• TASK BRIEF: The material below holds a span beginning at the line with "cyan brick A10" and ending at the line with "none -> green brick K12 level 1". Quote that span exactly, both ends included, and only that span.

+++

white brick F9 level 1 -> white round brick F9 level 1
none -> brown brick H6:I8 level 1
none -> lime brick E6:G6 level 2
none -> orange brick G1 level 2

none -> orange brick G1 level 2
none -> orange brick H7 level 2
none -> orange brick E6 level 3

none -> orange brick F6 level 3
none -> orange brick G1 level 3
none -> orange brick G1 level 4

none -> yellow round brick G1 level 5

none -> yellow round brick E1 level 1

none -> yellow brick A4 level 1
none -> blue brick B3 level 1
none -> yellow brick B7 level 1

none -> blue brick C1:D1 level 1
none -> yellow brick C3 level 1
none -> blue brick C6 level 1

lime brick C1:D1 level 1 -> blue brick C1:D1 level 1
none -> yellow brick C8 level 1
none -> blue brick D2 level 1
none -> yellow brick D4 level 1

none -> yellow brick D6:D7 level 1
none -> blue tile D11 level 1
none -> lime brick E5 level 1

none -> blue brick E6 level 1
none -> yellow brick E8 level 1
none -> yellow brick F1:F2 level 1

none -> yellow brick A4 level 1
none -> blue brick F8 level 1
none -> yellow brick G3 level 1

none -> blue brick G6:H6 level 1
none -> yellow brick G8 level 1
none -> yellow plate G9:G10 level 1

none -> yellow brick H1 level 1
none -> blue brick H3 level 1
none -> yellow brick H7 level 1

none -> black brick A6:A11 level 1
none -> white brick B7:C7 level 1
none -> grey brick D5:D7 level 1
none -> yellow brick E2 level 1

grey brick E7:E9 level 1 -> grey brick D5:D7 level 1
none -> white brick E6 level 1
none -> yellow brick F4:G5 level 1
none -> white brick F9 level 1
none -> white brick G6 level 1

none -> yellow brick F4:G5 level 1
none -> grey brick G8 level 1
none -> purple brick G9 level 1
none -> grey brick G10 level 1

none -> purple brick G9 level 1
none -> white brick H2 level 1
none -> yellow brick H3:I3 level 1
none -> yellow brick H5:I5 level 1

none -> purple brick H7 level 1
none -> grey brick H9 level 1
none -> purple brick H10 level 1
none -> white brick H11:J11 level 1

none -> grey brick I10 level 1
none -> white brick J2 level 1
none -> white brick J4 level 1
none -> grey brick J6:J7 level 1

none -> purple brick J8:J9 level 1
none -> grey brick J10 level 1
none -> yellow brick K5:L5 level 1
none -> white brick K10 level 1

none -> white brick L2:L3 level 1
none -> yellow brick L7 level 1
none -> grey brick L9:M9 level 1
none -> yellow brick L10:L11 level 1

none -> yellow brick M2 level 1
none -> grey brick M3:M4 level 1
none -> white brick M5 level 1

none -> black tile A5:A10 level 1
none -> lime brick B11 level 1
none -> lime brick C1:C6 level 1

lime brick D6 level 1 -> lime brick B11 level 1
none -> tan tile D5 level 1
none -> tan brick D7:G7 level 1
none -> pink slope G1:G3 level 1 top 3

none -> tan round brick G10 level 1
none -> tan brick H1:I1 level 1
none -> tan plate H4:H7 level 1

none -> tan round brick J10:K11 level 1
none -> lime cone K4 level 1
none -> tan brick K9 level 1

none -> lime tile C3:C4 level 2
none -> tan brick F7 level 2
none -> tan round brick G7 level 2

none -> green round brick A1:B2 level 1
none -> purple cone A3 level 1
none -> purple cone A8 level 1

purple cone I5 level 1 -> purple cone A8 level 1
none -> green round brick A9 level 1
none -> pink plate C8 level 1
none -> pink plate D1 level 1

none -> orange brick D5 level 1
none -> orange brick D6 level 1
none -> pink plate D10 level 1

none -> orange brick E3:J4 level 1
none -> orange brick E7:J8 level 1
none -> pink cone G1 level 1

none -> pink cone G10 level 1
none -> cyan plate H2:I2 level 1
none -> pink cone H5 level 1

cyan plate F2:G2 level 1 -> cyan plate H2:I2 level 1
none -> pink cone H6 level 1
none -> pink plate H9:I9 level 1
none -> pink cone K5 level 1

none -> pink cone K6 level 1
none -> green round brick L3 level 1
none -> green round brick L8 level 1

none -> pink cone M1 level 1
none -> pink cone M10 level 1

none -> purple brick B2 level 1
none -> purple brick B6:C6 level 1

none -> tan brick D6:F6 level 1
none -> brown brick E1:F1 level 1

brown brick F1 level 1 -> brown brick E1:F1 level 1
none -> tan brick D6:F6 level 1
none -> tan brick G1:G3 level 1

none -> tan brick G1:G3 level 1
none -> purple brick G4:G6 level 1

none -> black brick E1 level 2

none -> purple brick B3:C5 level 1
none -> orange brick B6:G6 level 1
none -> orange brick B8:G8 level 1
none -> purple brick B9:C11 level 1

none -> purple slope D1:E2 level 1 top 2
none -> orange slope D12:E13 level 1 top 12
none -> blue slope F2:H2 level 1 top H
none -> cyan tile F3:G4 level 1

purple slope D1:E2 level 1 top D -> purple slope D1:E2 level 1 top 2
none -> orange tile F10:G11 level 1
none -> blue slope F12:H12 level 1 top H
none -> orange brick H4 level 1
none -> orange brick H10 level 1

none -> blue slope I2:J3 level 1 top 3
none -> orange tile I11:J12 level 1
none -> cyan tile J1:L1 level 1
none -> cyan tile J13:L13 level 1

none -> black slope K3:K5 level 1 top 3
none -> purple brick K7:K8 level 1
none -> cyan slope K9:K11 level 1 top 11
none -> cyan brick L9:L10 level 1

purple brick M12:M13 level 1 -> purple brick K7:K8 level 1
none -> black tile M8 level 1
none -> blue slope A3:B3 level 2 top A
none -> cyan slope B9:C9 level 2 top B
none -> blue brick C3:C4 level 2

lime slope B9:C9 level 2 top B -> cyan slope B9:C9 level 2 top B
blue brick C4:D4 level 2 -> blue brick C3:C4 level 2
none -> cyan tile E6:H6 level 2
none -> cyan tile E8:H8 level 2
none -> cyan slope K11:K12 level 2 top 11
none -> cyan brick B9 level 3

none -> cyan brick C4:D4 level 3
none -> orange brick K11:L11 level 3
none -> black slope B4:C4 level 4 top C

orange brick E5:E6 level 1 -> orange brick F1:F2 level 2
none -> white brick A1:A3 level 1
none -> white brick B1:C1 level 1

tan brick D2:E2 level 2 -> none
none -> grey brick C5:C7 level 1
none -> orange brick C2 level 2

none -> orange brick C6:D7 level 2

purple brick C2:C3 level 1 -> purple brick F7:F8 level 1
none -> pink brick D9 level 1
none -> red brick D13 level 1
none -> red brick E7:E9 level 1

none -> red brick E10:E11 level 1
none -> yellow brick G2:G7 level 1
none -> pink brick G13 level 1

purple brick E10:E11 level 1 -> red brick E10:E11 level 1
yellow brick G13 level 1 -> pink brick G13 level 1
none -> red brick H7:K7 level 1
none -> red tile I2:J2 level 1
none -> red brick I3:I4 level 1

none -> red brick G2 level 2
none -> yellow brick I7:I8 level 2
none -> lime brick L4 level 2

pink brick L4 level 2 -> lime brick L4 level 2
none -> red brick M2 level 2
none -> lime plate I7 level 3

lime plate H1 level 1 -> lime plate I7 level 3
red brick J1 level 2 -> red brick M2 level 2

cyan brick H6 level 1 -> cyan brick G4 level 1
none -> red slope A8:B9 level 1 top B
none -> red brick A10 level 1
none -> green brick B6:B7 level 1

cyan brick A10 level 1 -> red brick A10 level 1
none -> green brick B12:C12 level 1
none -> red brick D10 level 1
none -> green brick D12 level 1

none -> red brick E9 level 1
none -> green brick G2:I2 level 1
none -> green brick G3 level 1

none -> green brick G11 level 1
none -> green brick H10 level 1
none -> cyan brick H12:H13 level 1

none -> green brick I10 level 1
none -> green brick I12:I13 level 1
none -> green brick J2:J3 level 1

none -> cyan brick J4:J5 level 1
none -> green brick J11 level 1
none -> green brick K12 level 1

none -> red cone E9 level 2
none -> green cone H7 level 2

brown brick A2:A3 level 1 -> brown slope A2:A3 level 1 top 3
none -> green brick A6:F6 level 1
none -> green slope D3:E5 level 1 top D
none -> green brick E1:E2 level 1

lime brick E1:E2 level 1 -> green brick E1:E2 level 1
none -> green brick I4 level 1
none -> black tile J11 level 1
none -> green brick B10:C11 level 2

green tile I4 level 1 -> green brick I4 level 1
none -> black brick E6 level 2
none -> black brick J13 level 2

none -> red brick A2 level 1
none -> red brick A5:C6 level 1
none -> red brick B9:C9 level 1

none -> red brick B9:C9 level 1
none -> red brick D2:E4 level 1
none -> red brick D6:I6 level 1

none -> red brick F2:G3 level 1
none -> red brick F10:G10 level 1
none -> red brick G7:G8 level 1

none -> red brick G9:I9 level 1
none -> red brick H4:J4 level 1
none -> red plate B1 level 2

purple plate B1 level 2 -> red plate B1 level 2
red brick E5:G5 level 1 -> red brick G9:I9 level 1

+++

• TASK RESPONSE:
cyan brick A10 level 1 -> red brick A10 level 1
none -> green brick B12:C12 level 1
none -> red brick D10 level 1
none -> green brick D12 level 1

none -> red brick E9 level 1
none -> green brick G2:I2 level 1
none -> green brick G3 level 1

none -> green brick G11 level 1
none -> green brick H10 level 1
none -> cyan brick H12:H13 level 1

none -> green brick I10 level 1
none -> green brick I12:I13 level 1
none -> green brick J2:J3 level 1

none -> cyan brick J4:J5 level 1
none -> green brick J11 level 1
none -> green brick K12 level 1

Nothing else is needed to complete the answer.